## WHAT TO PRODUCE:
With pictures excluded, repeat exactly the lines from the one containing "orange plate G8:G9" through the last line of the material below.

◆ ◆ ◆

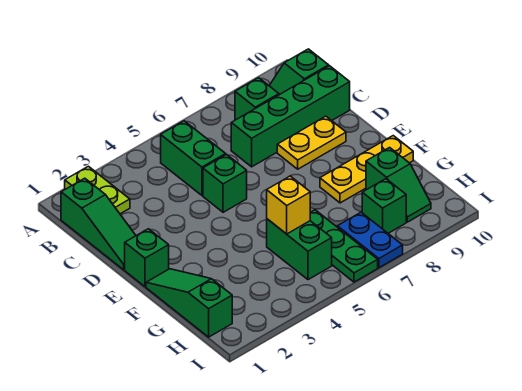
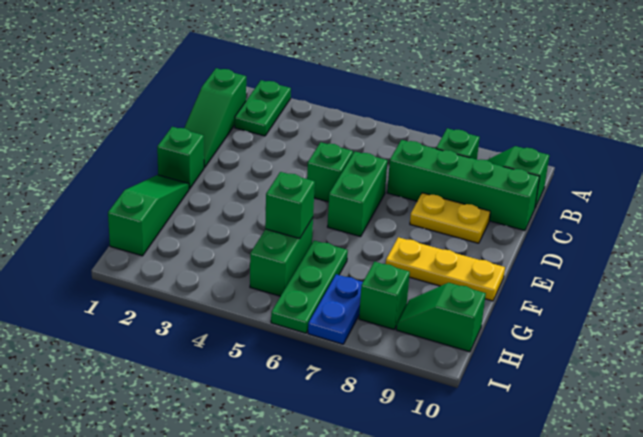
lime plate A2:B2 level 1 -> green plate A2:B2 level 1
green brick B5:C5 level 1 -> green brick D6:E6 level 1
yellow brick G5 level 2 -> green brick G5 level 2
green slope G9:H9 level 1 top G -> green slope H9:H10 level 1 top 10

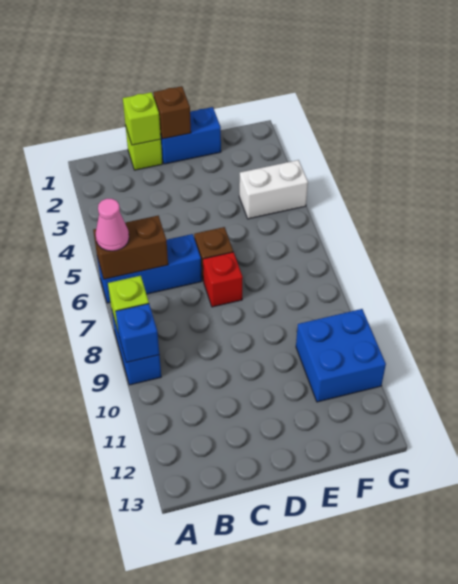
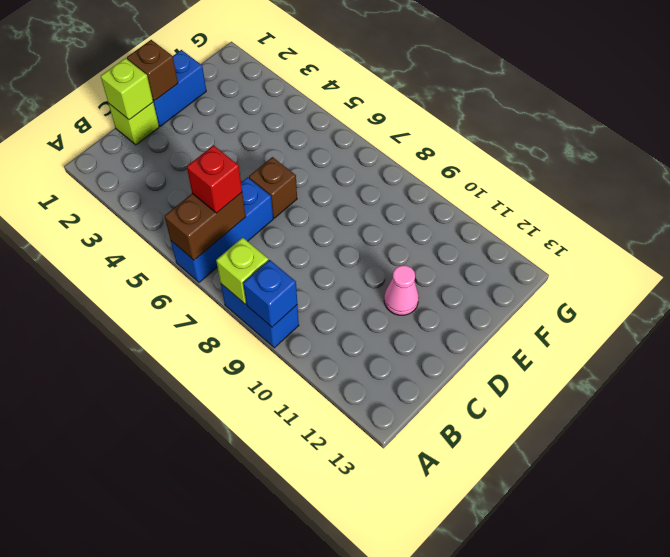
pink cone A6 level 3 -> pink cone D11 level 1
red brick D7 level 1 -> red brick B6 level 3
white brick F4:G4 level 1 -> none
blue brick F10:G11 level 1 -> none

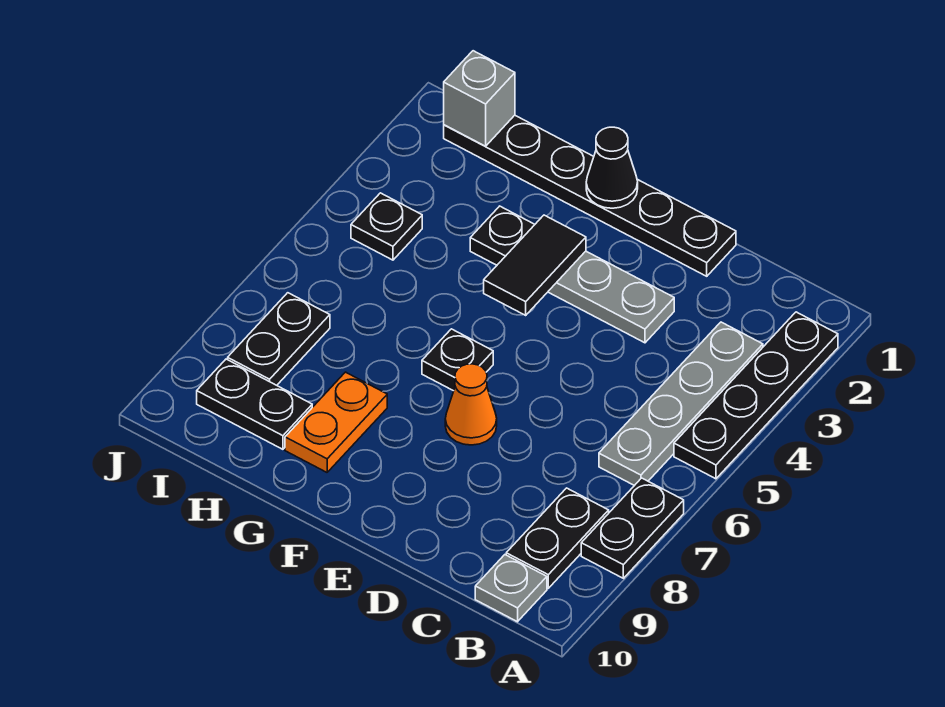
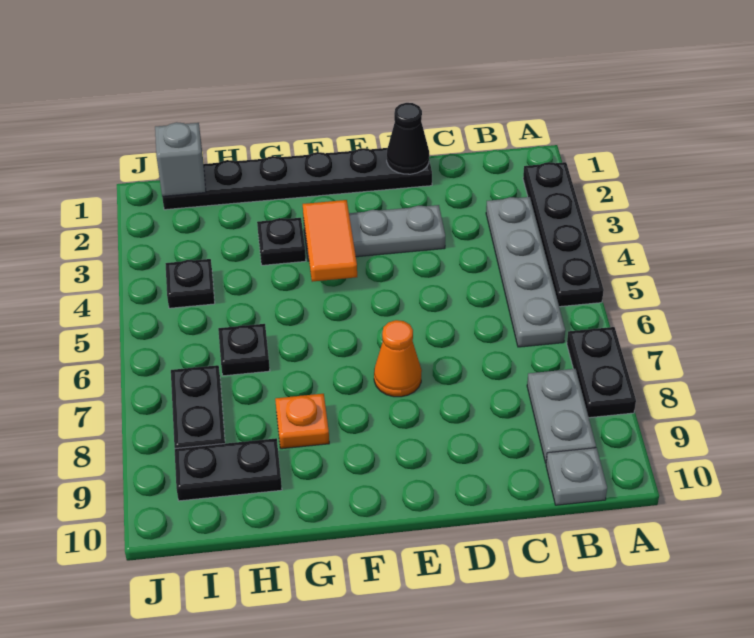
black plate B8:B9 level 1 -> grey plate B8:B9 level 1
black cone F1 level 2 -> black cone D1 level 2
black tile F3:F4 level 2 -> orange tile F3:F4 level 2
black plate F6 level 1 -> black plate H6 level 1
orange plate G8:G9 level 1 -> orange plate G8 level 1

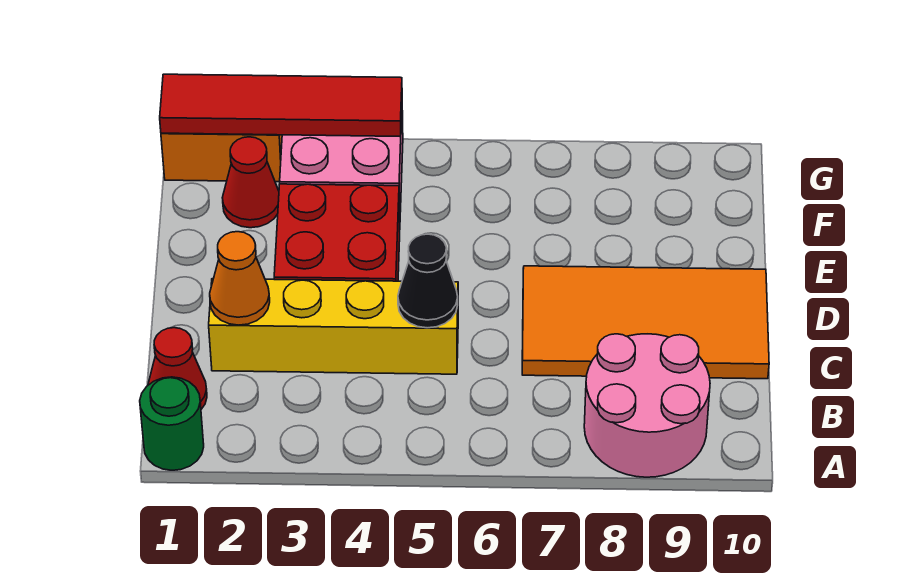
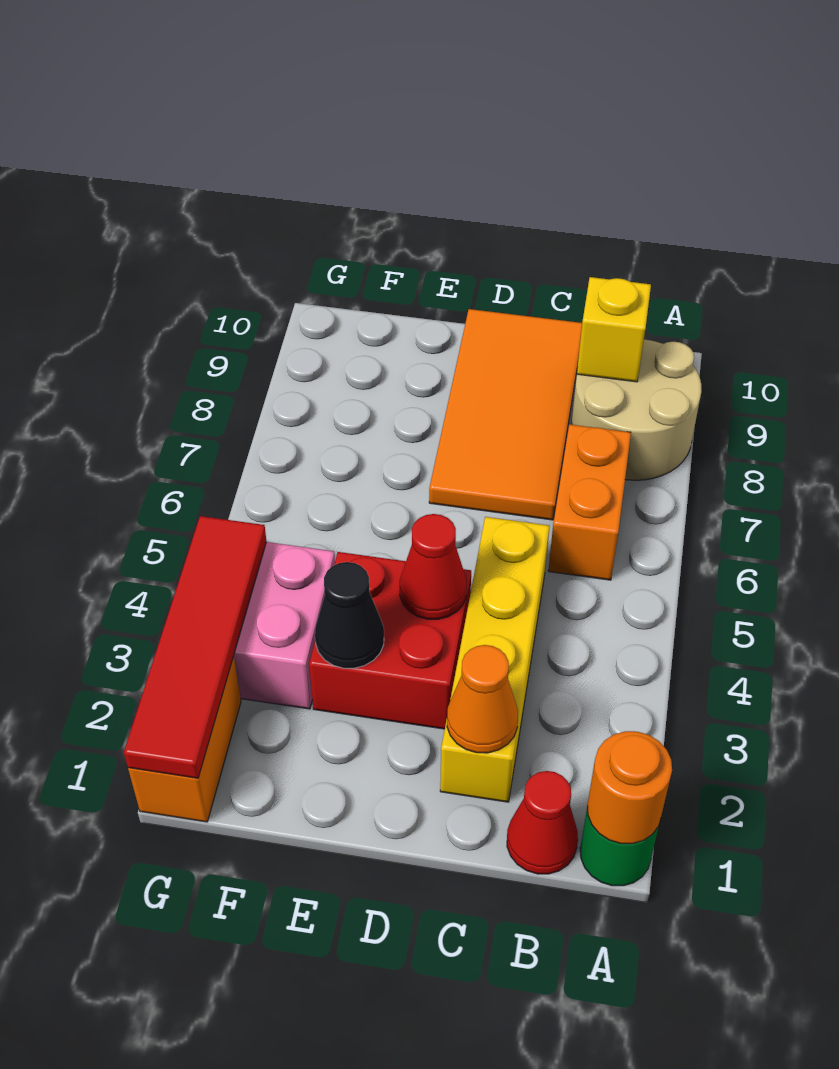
none -> orange round brick A1 level 2
pink round brick A8:B9 level 1 -> tan round brick A8:B9 level 1
none -> orange brick B6:B7 level 1
none -> yellow brick B9 level 2
black cone C5 level 2 -> black cone E3 level 2
red cone F2 level 1 -> red cone D4 level 2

◆ ◆ ◆

## SOLVED PROBLEM:
orange plate G8:G9 level 1 -> orange plate G8 level 1

none -> orange round brick A1 level 2
pink round brick A8:B9 level 1 -> tan round brick A8:B9 level 1
none -> orange brick B6:B7 level 1
none -> yellow brick B9 level 2
black cone C5 level 2 -> black cone E3 level 2
red cone F2 level 1 -> red cone D4 level 2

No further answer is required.